(Beginning of Available data)

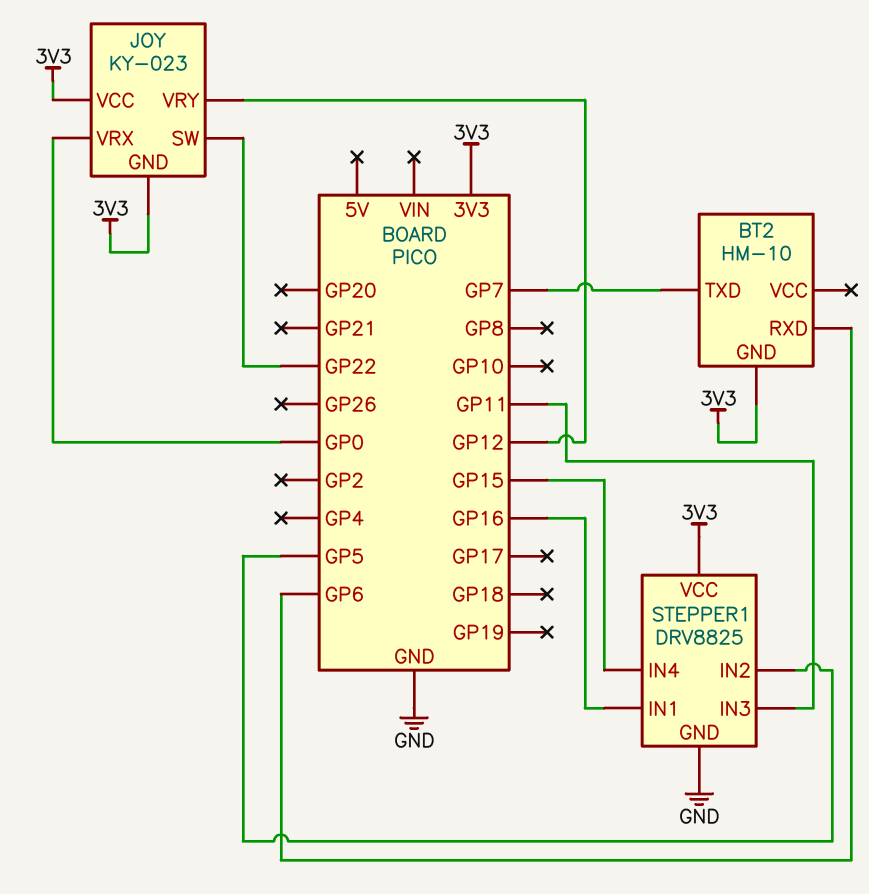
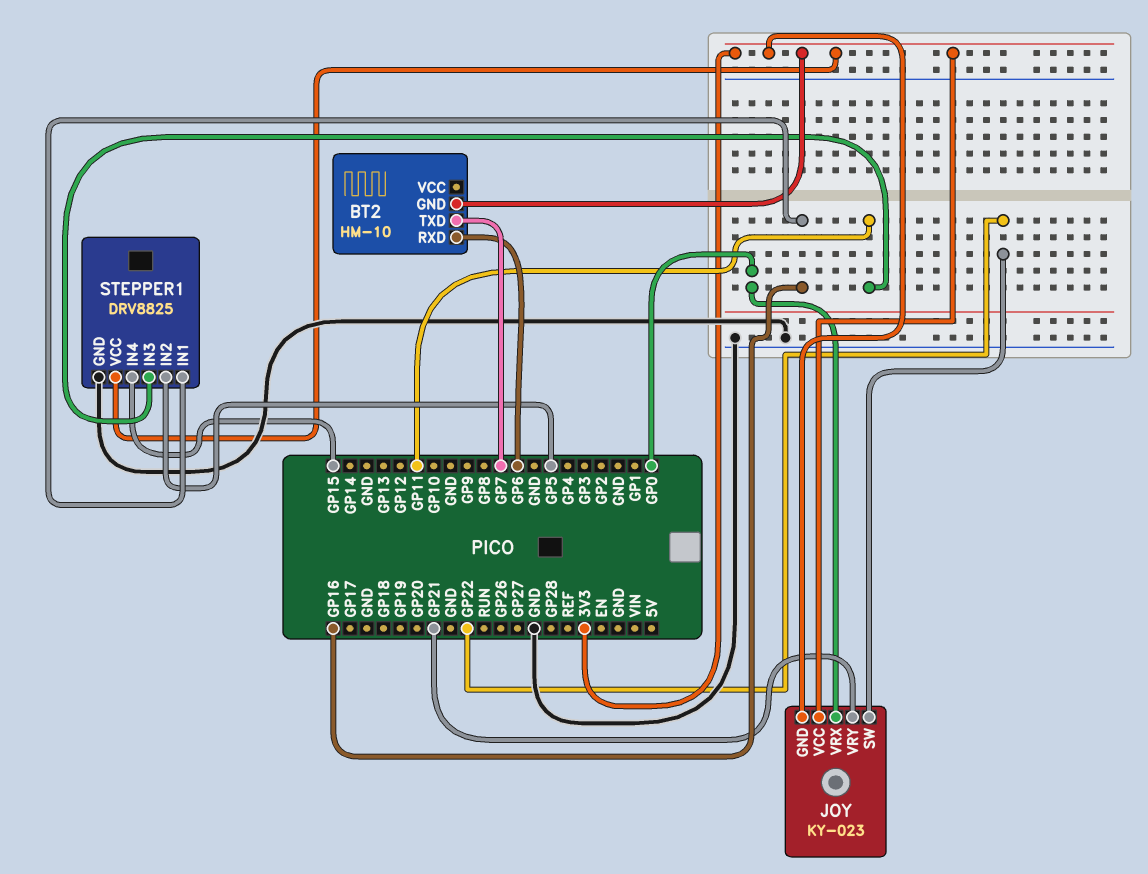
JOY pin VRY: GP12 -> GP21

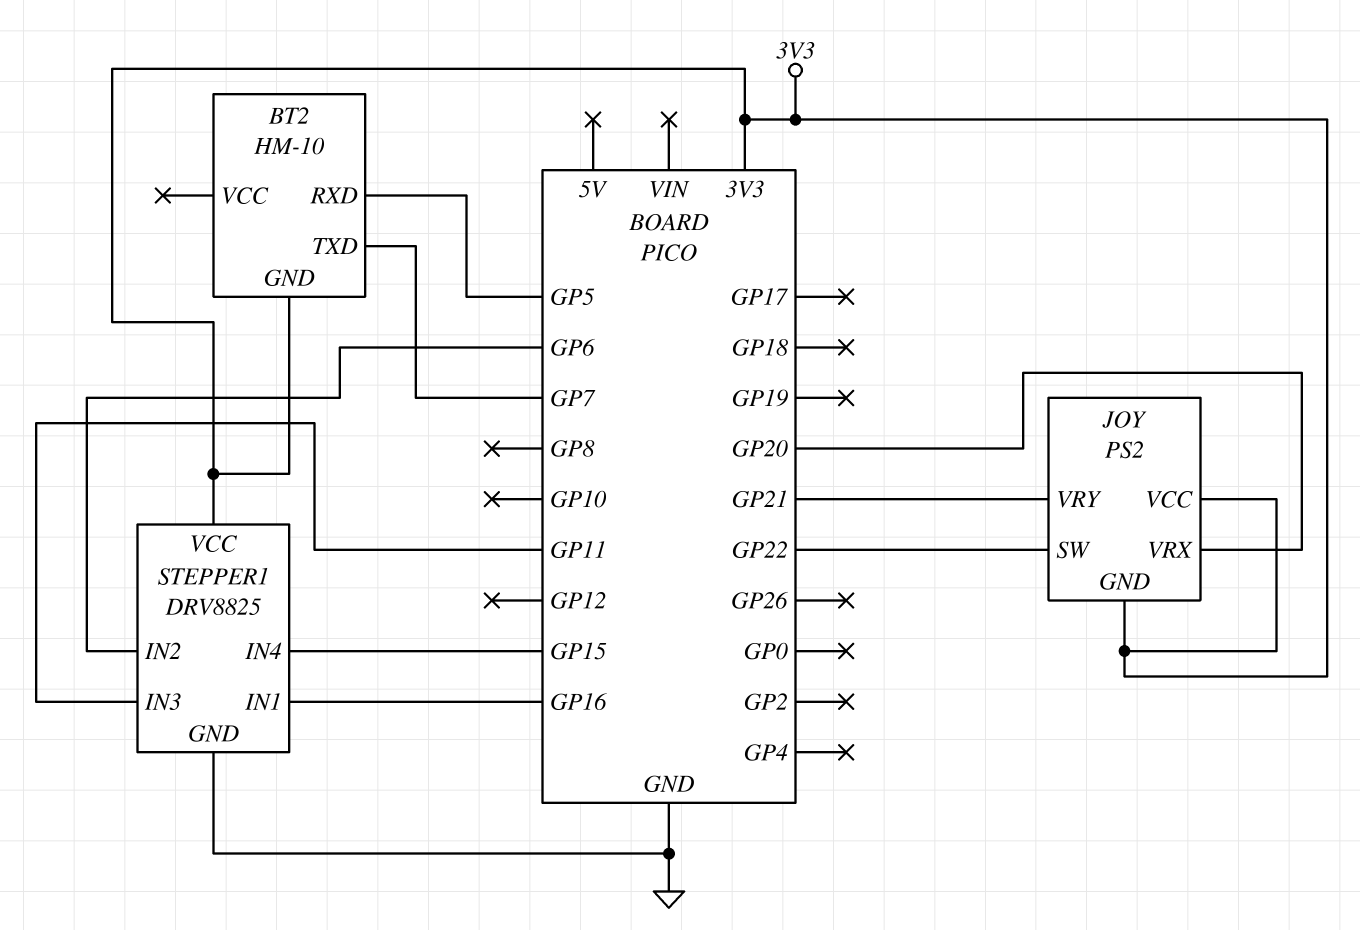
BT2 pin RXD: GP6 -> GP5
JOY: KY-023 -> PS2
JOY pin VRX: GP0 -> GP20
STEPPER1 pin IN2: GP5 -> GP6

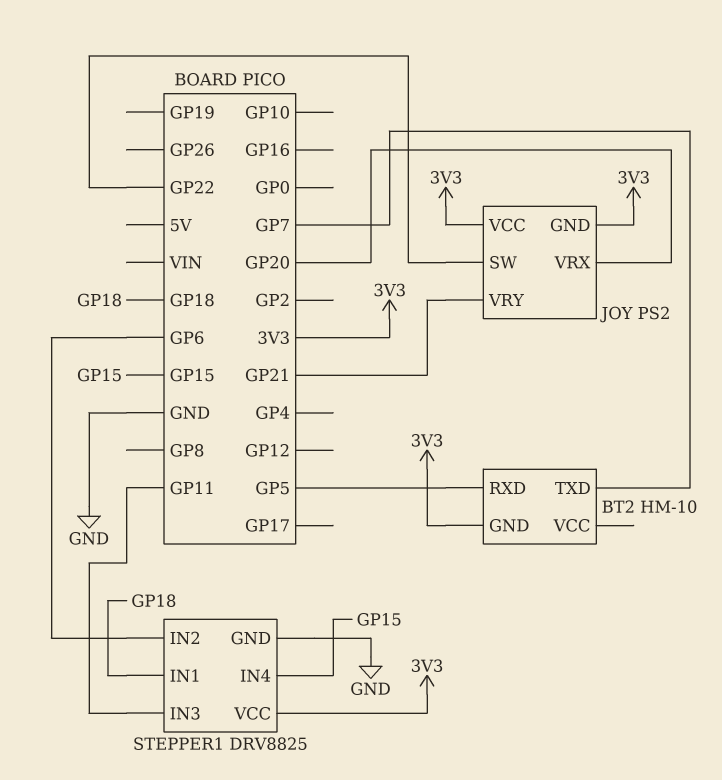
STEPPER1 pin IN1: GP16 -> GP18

(End of Available data)

■ **Task requirements**: From the first line to the last, copy the records above exactly and drop any pictures.

■ **Output for this exercise**:
JOY pin VRY: GP12 -> GP21

BT2 pin RXD: GP6 -> GP5
JOY: KY-023 -> PS2
JOY pin VRX: GP0 -> GP20
STEPPER1 pin IN2: GP5 -> GP6

STEPPER1 pin IN1: GP16 -> GP18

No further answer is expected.